ACTIVITY:
Print every line below exactly as written, but leave the pictures behind.

DATA EXCERPTS:
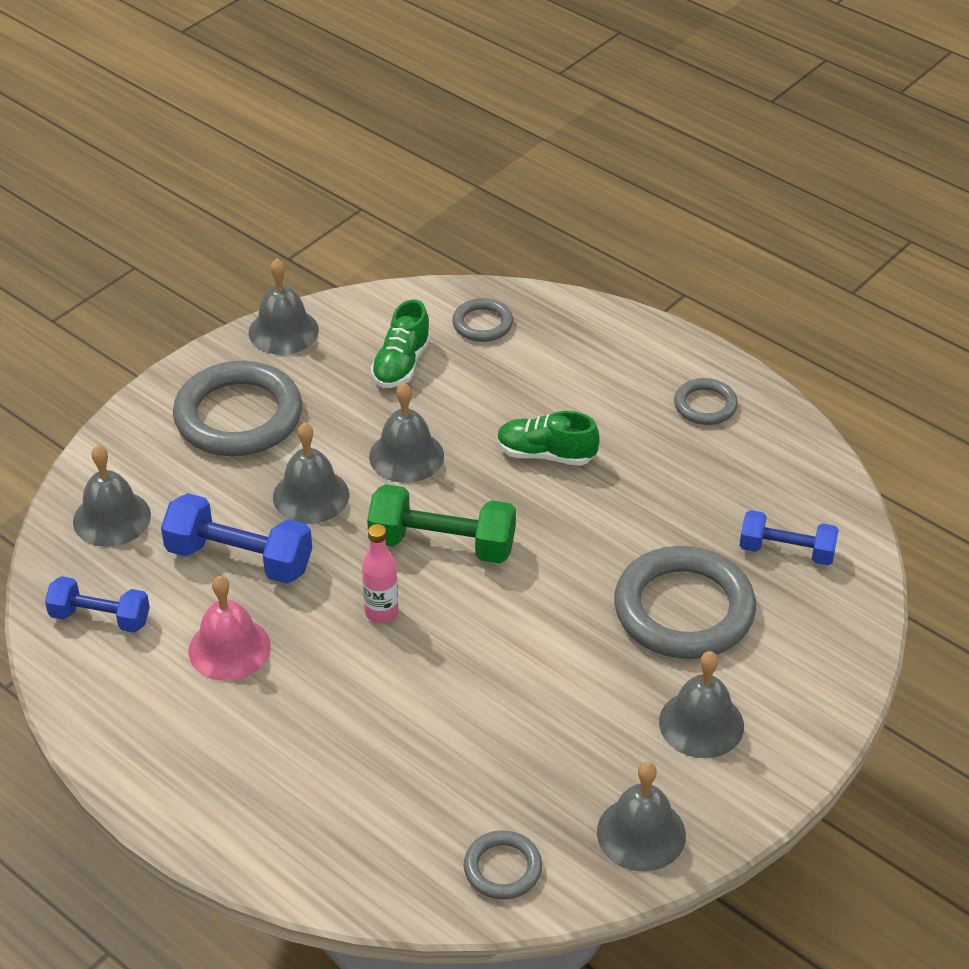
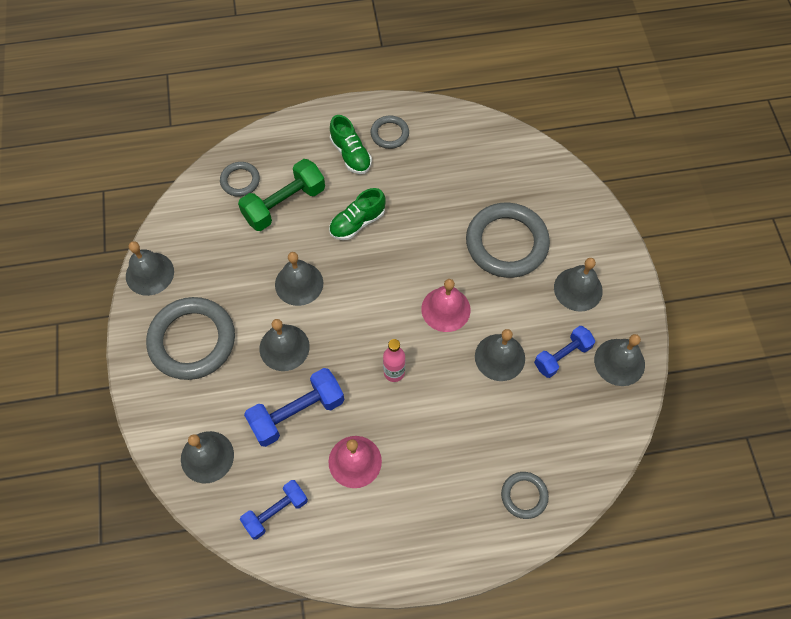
camera: 50 degrees left, 20 degrees up
green dumbbell [367,484,516,563] -> green dumbbell moved to [238,159,325,231]
green shoe [371,299,431,388] -> green shoe moved to [330,115,372,174]
grey ring [464,830,542,900] -> grey ring moved to [501,472,549,519]
blue dumbbell [739,510,839,565] -> blue dumbbell moved to [534,326,595,378]
none -> pink bell [421,279,471,332]
none -> grey bell [475,329,525,381]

EXERCISE RESULT:
camera: 50 degrees left, 20 degrees up
green dumbbell [367,484,516,563] -> green dumbbell moved to [238,159,325,231]
green shoe [371,299,431,388] -> green shoe moved to [330,115,372,174]
grey ring [464,830,542,900] -> grey ring moved to [501,472,549,519]
blue dumbbell [739,510,839,565] -> blue dumbbell moved to [534,326,595,378]
none -> pink bell [421,279,471,332]
none -> grey bell [475,329,525,381]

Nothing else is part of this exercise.